Below are the entries; give again exactly the lines from the one mentioning "pos1: [540, 300]" through the one mentioning "pos1: [302, 427]", inclusive.

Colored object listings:
_ _ _ _

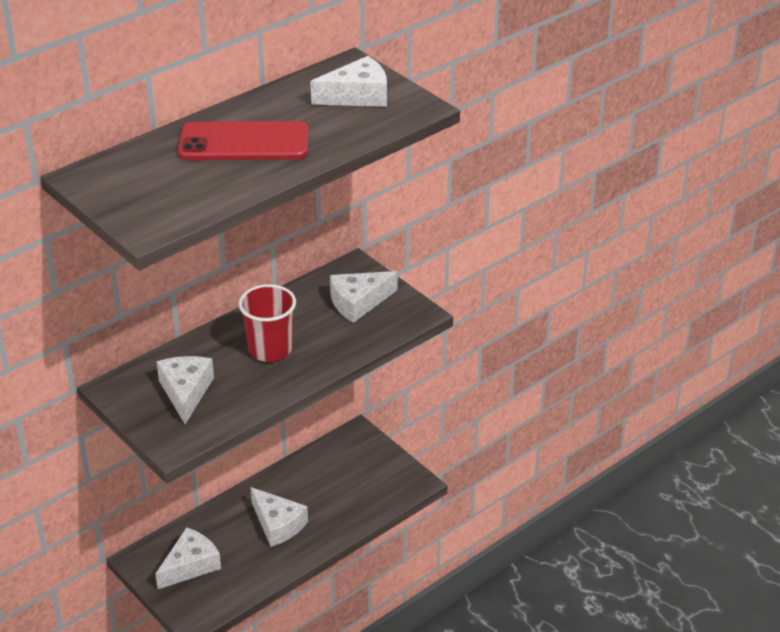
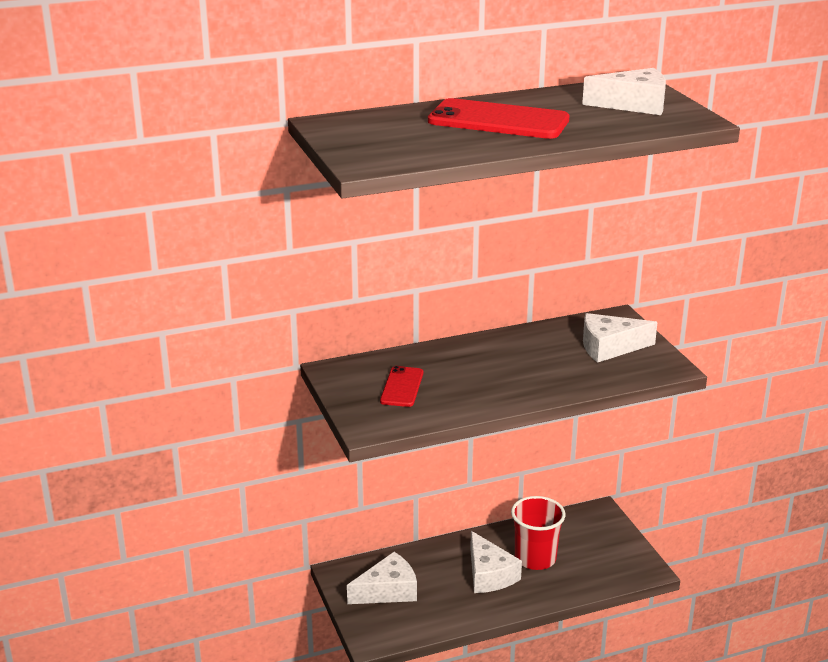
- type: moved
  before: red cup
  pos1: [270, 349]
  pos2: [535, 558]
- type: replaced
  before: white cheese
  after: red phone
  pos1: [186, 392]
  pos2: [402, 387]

_ _ _ _

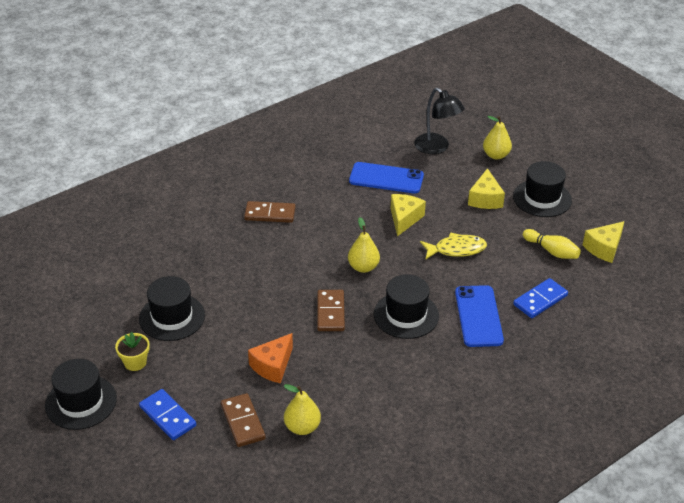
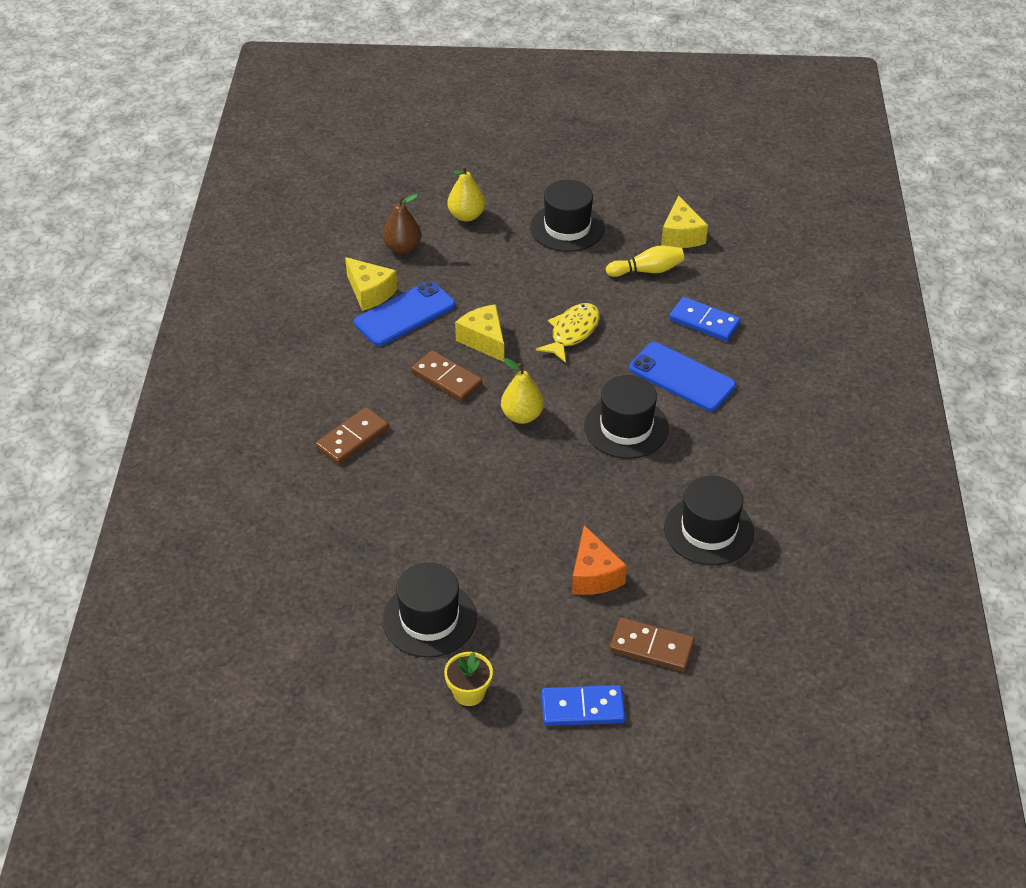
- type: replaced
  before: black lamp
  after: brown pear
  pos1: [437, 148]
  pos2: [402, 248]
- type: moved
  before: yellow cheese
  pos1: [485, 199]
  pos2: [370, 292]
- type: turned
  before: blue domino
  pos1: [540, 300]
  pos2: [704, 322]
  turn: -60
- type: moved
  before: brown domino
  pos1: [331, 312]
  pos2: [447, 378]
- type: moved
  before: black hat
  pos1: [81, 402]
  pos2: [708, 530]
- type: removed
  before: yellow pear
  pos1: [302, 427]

_ _ _ _

Your solution
  pos1: [540, 300]
  pos2: [704, 322]
  turn: -60
- type: moved
  before: brown domino
  pos1: [331, 312]
  pos2: [447, 378]
- type: moved
  before: black hat
  pos1: [81, 402]
  pos2: [708, 530]
- type: removed
  before: yellow pear
  pos1: [302, 427]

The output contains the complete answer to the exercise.